◆ What you will do
Give a verbatim copy of the data, leaving the pictures out.

◆ Dataset items

•••••

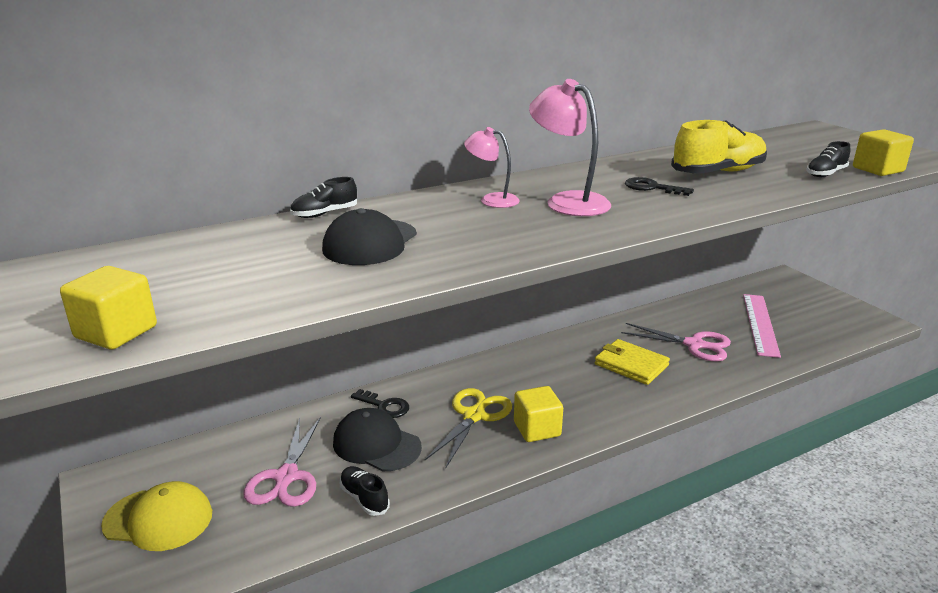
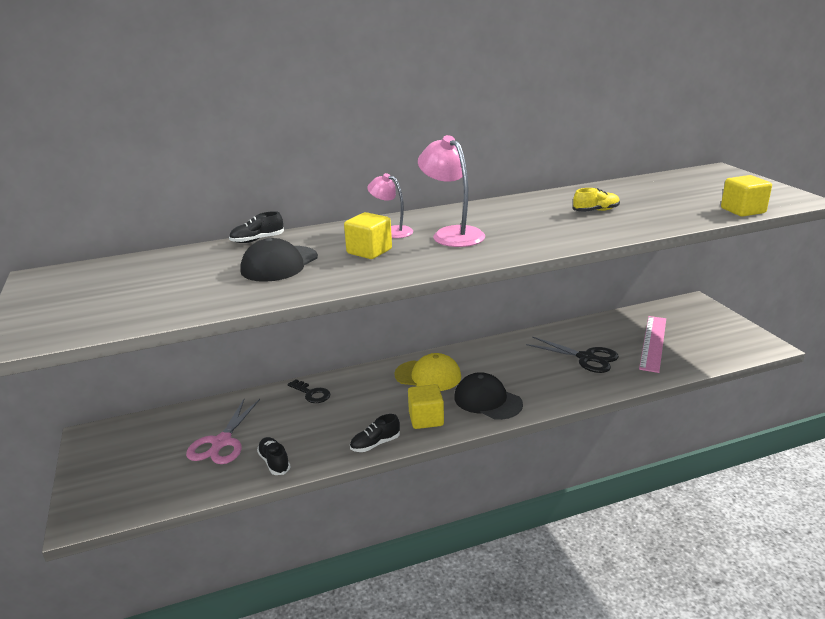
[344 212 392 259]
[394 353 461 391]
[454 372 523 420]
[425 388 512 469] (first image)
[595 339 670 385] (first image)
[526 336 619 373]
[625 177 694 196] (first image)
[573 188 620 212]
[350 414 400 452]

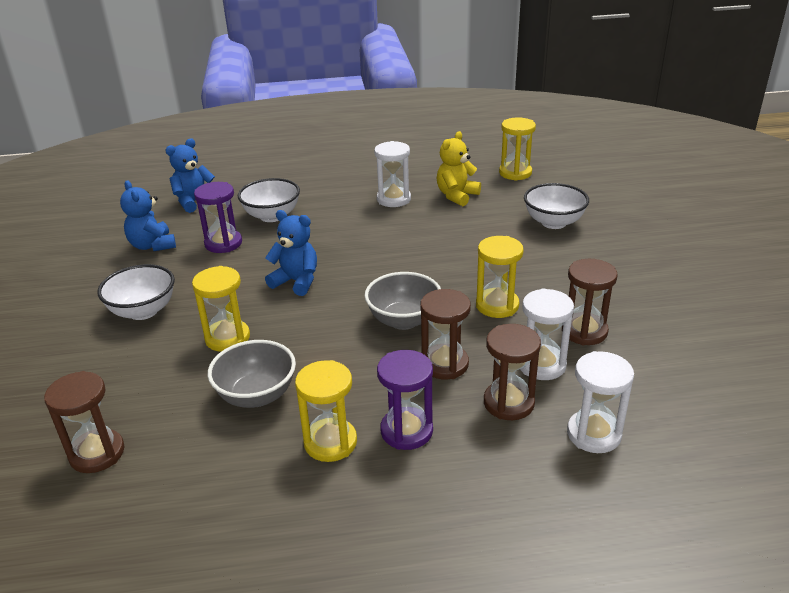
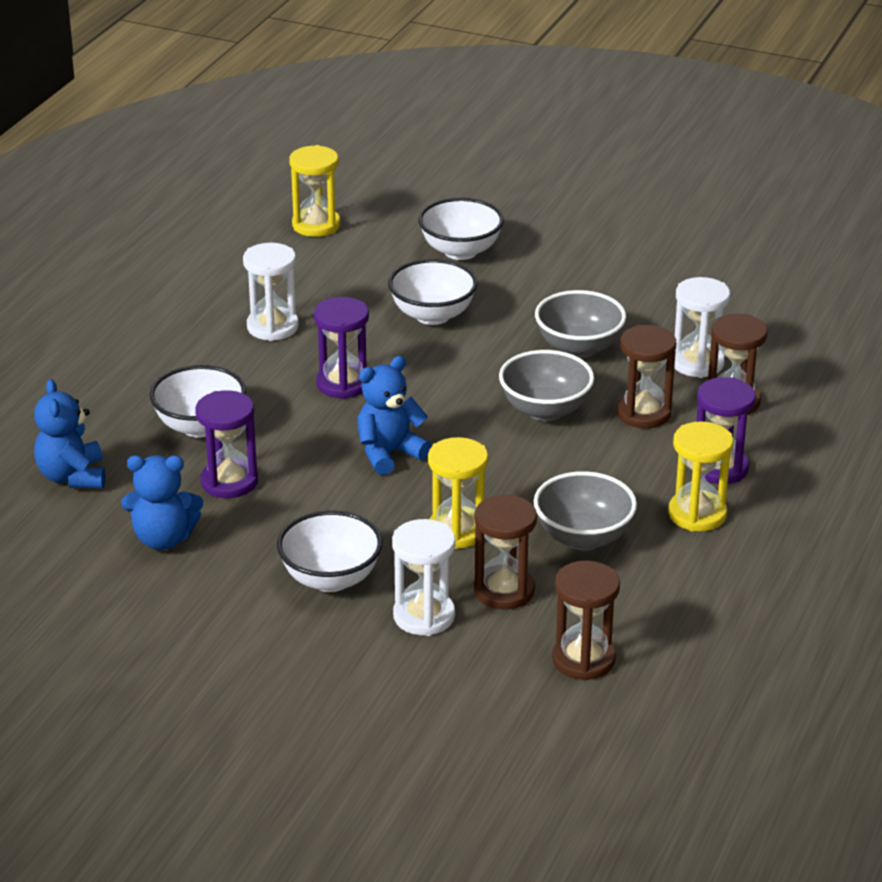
[437 131 481 206] (first image)
[535 290 626 358]
[474 495 537 610]
[392 519 455 636]
[314 297 369 399]
[388 259 478 325]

•••••

◆ Task solution
[344 212 392 259]
[394 353 461 391]
[454 372 523 420]
[425 388 512 469] (first image)
[595 339 670 385] (first image)
[526 336 619 373]
[625 177 694 196] (first image)
[573 188 620 212]
[350 414 400 452]

[437 131 481 206] (first image)
[535 290 626 358]
[474 495 537 610]
[392 519 455 636]
[314 297 369 399]
[388 259 478 325]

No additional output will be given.